**Required action:** Only the lines from the one containing "PIXELS pin DIN: A7 -> B6" through the end of the listing belong in the answer, repeated exactly, with no pictures.

Material for this task START

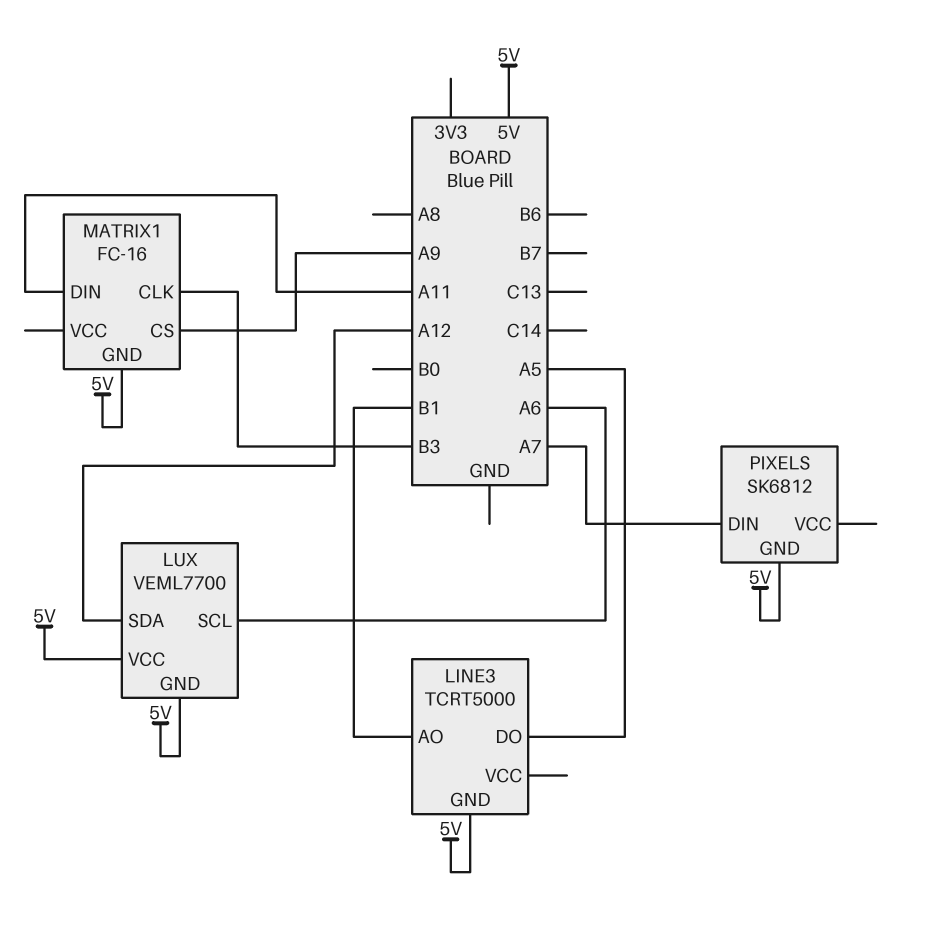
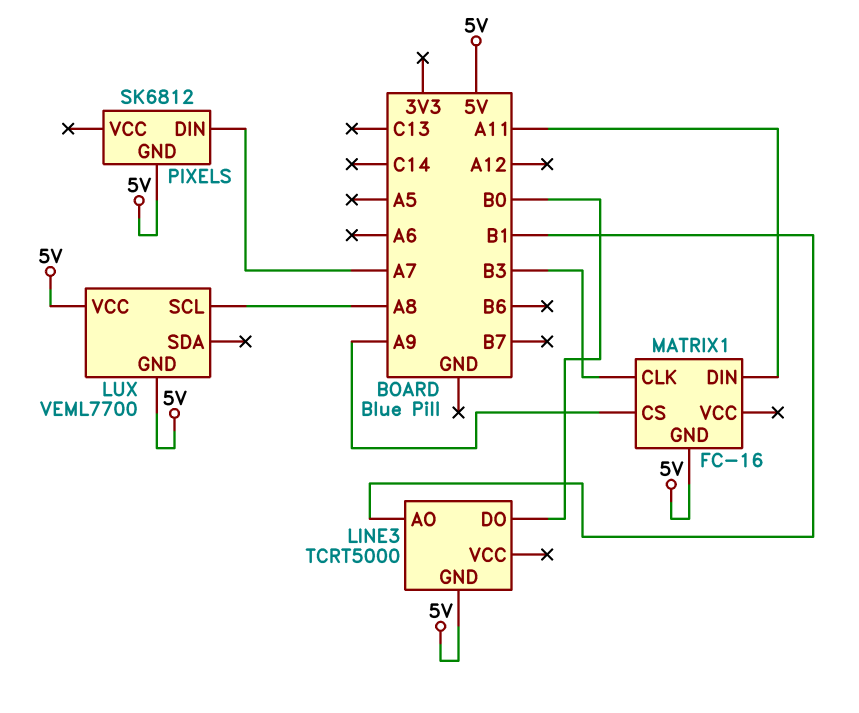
LINE3 pin DO: A5 -> B0
LUX pin SCL: A6 -> A8
LUX pin SDA: A12 -> none

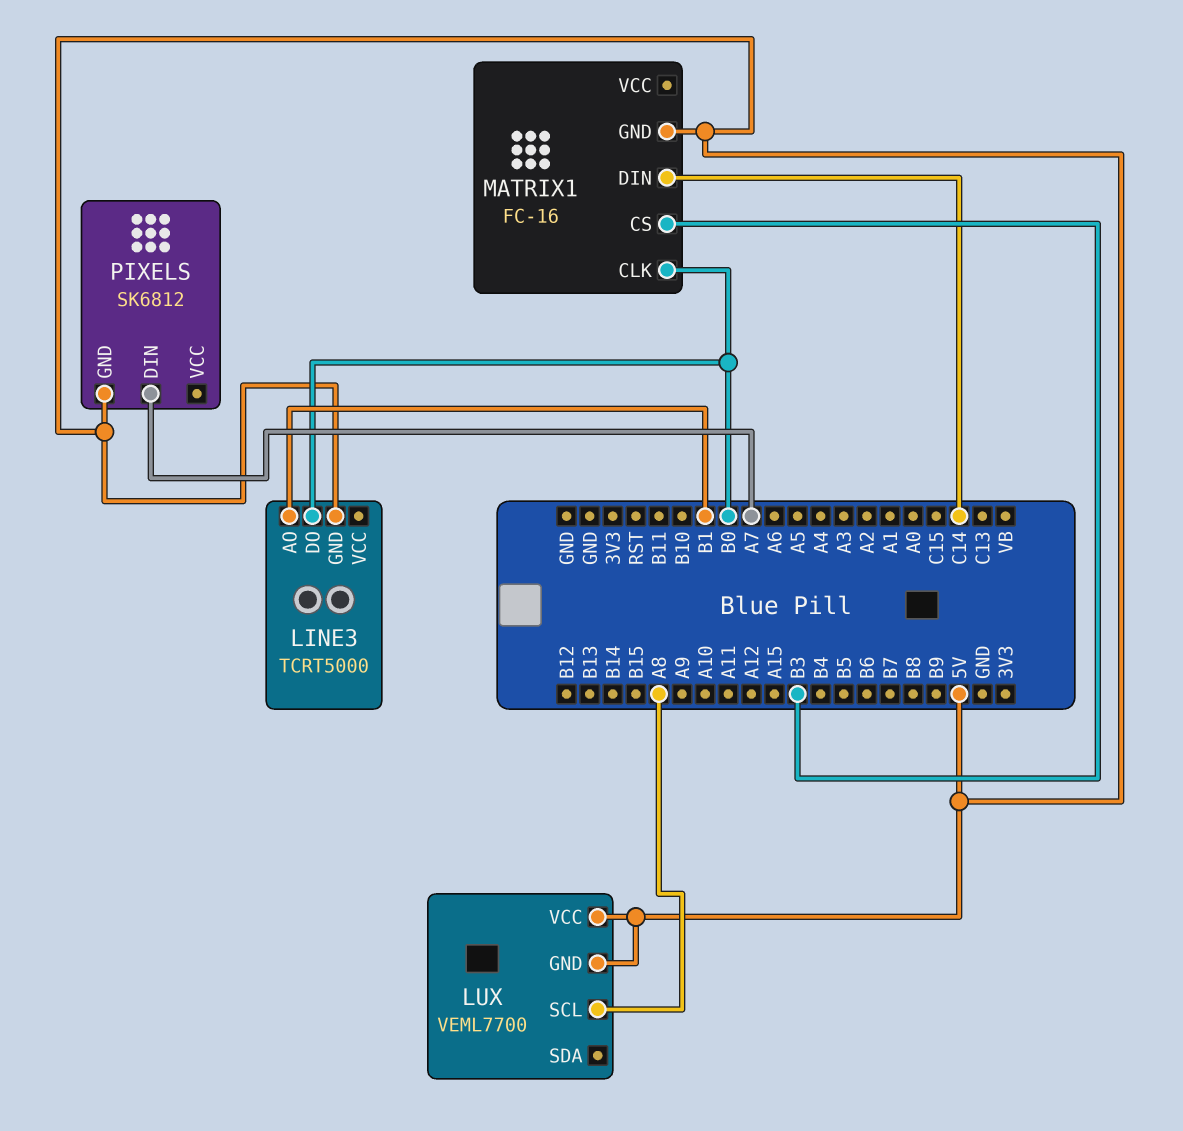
MATRIX1 pin CLK: B3 -> B0
MATRIX1 pin CS: A9 -> B3
MATRIX1 pin DIN: A11 -> C14

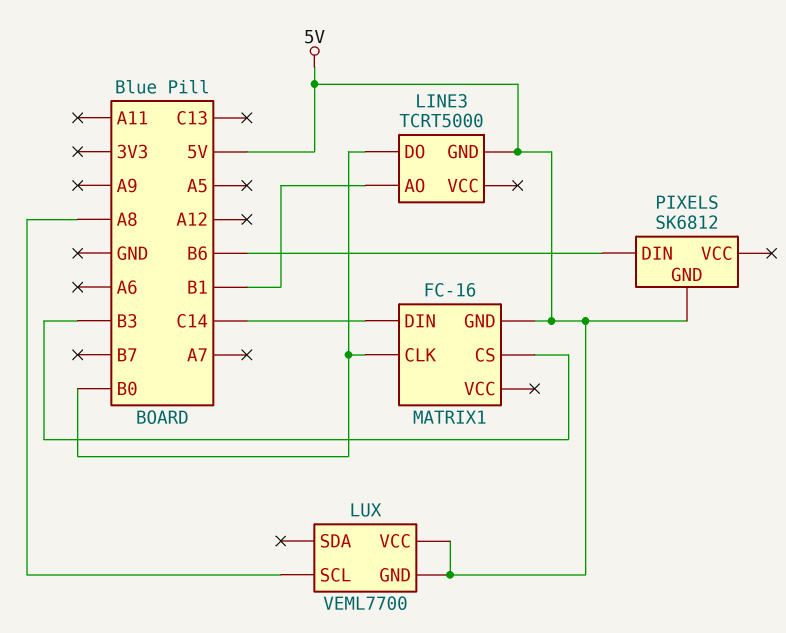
PIXELS pin DIN: A7 -> B6

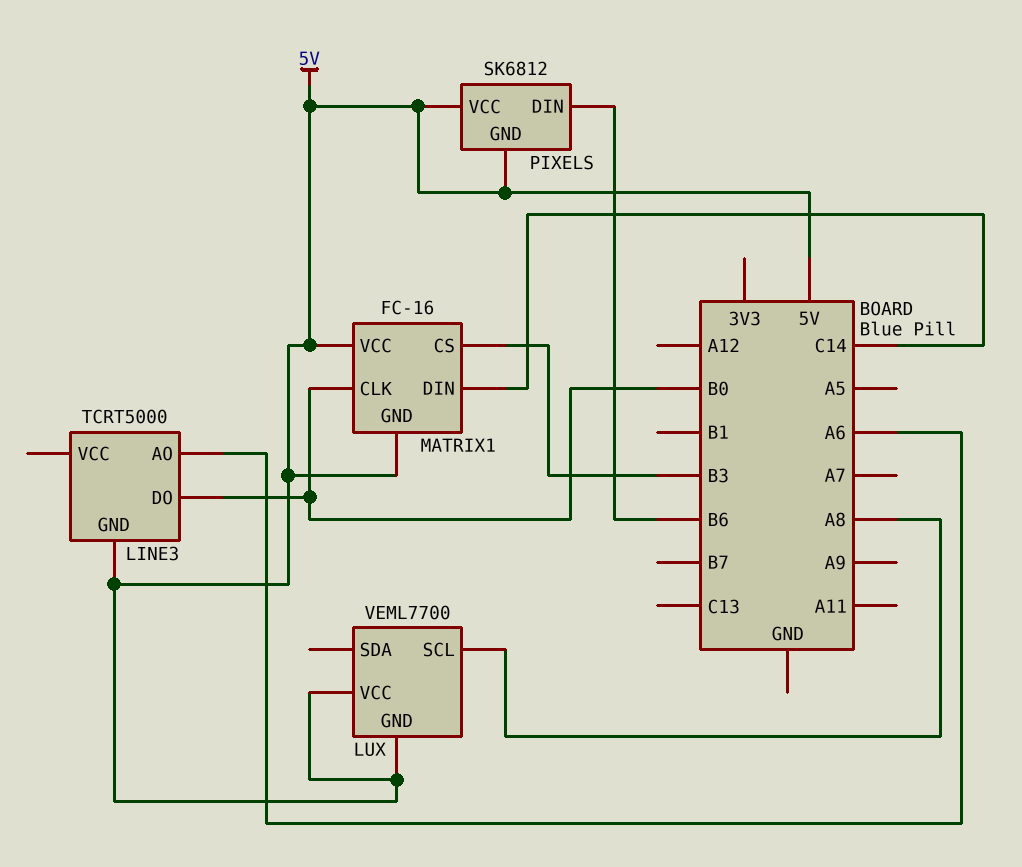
LINE3 pin AO: B1 -> A6
MATRIX1 pin VCC: none -> 5V
PIXELS pin VCC: none -> 5V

Material for this task END

**Result of the exercise:**
PIXELS pin DIN: A7 -> B6

LINE3 pin AO: B1 -> A6
MATRIX1 pin VCC: none -> 5V
PIXELS pin VCC: none -> 5V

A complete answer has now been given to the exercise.